● **TASK INSTRUCTIONS**
Print, exactly as they appear in the listing below, the lines from the line with "camera: 60 degrees right, 5 degrees up" to the line with "(315, 251) = (428, 201): orange", with both end lines kept.

● **INPUT**
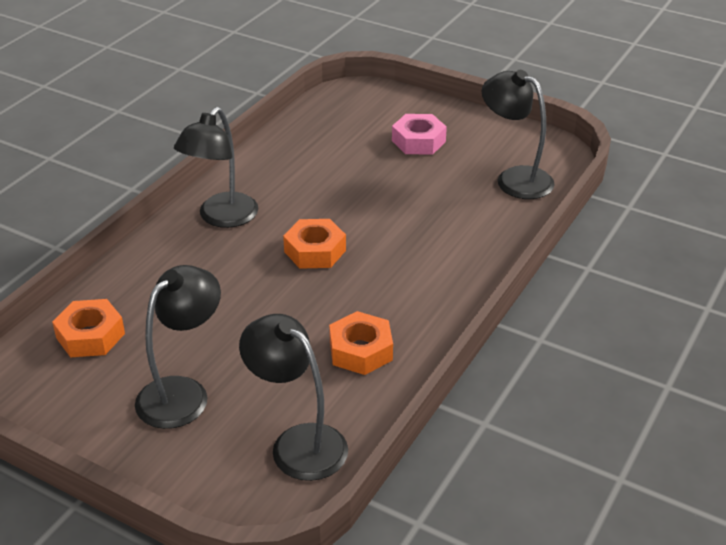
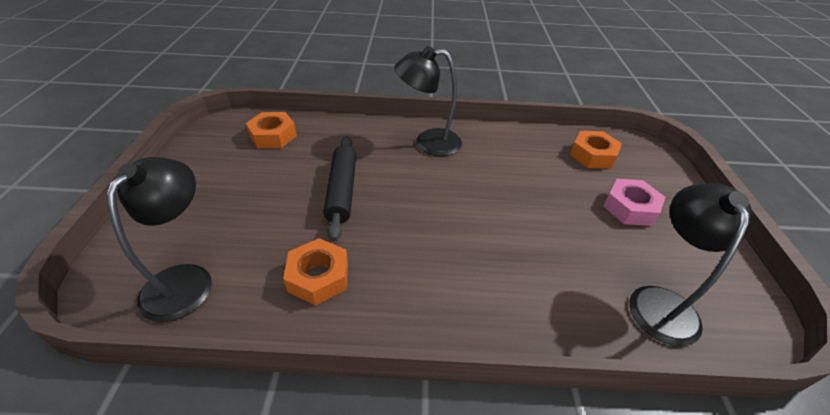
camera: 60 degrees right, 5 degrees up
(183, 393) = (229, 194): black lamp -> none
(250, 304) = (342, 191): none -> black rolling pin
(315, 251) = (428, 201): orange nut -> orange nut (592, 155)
--
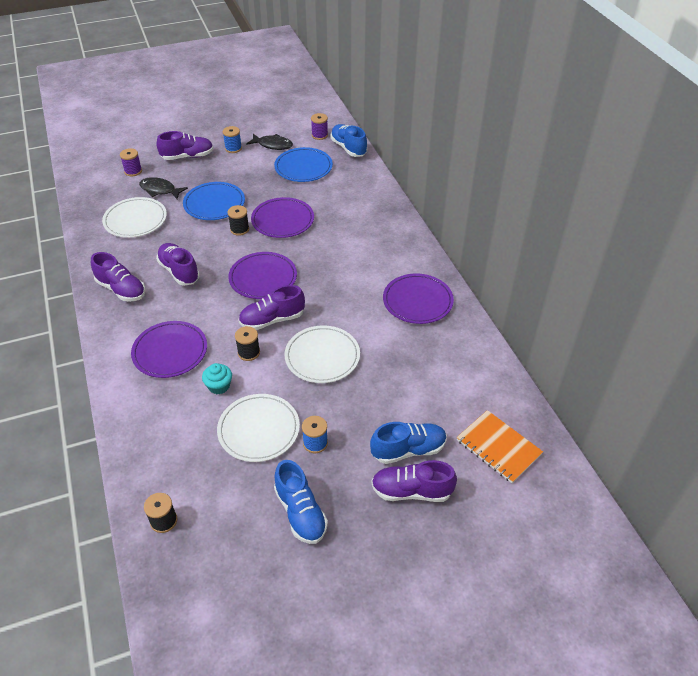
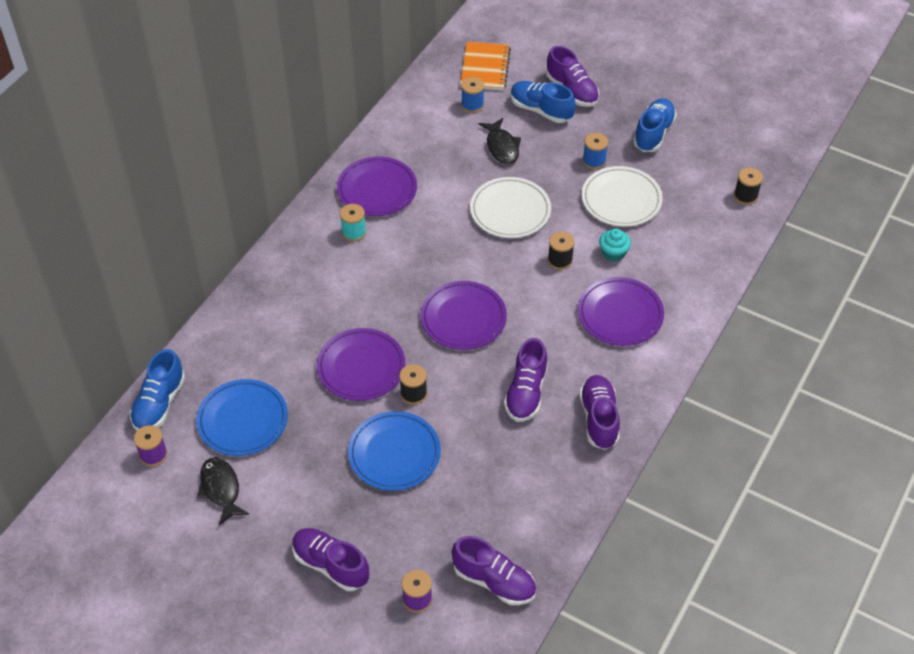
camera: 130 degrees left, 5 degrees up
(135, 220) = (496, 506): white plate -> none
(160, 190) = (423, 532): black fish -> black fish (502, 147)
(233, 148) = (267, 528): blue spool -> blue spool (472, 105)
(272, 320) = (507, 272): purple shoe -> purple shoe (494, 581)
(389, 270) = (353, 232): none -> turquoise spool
---
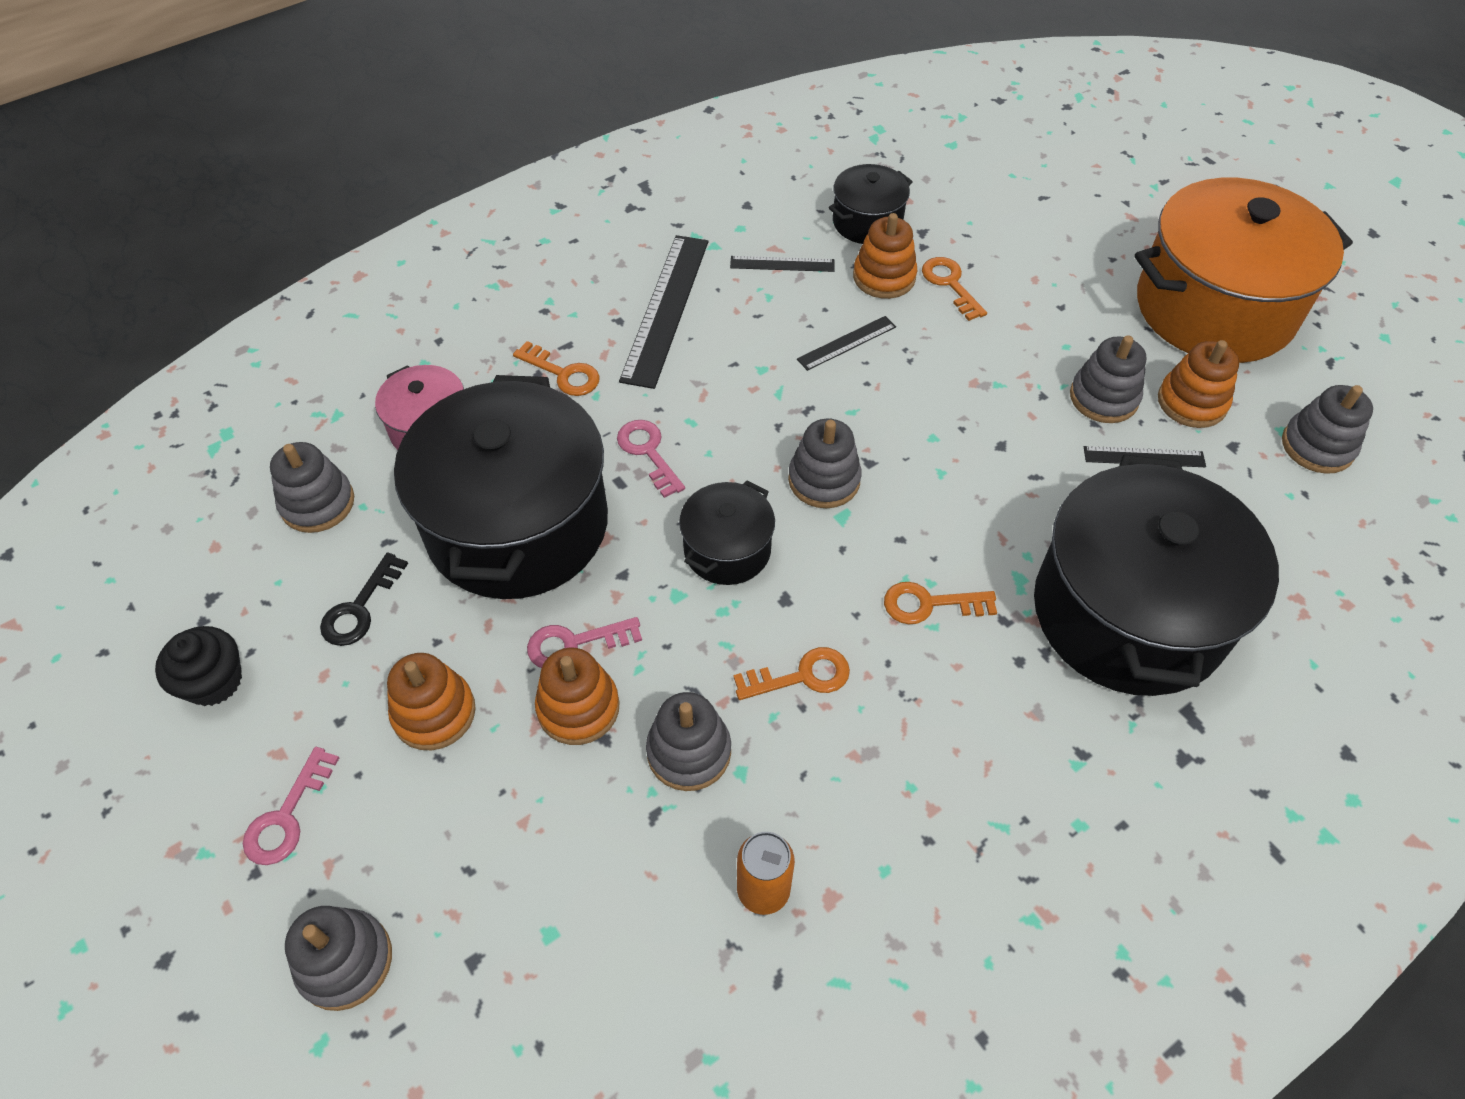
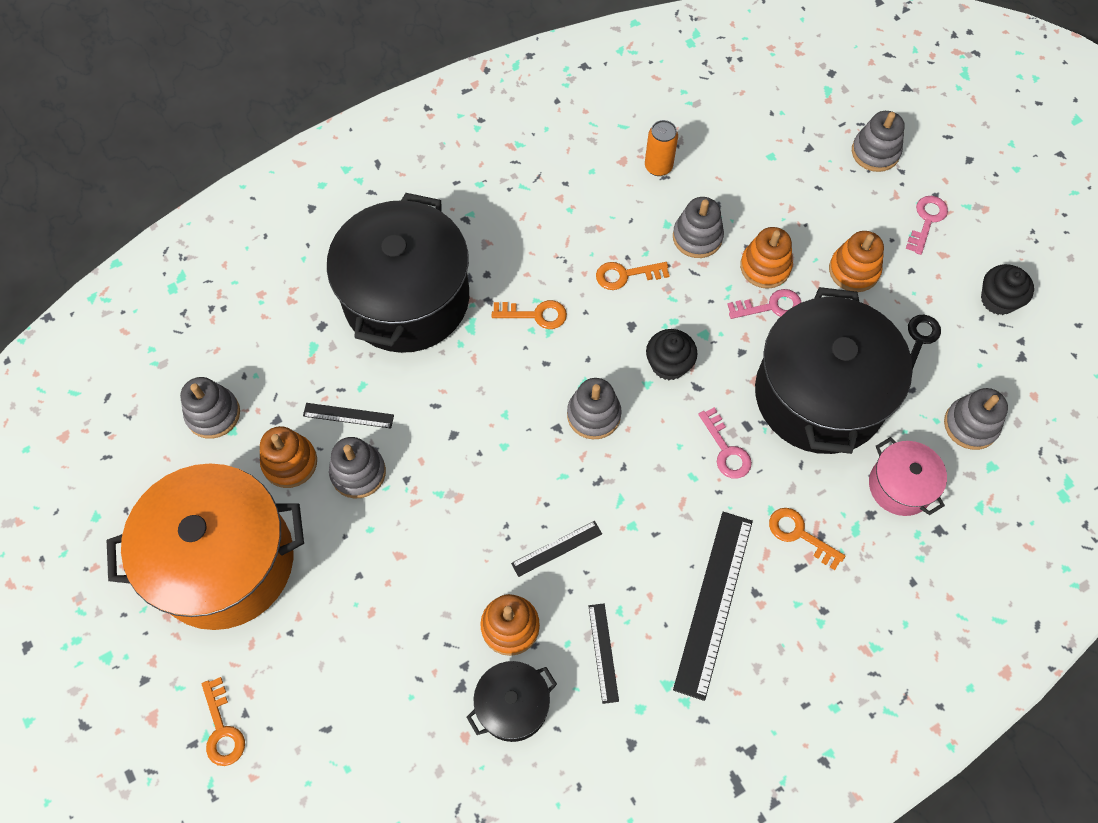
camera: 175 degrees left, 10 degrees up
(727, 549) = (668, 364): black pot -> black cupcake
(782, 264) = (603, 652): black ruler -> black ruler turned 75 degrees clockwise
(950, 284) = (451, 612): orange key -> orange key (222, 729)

● **COMPLETED TASK**
camera: 60 degrees right, 5 degrees up
(183, 393) = (229, 194): black lamp -> none
(250, 304) = (342, 191): none -> black rolling pin
(315, 251) = (428, 201): orange nut -> orange nut (592, 155)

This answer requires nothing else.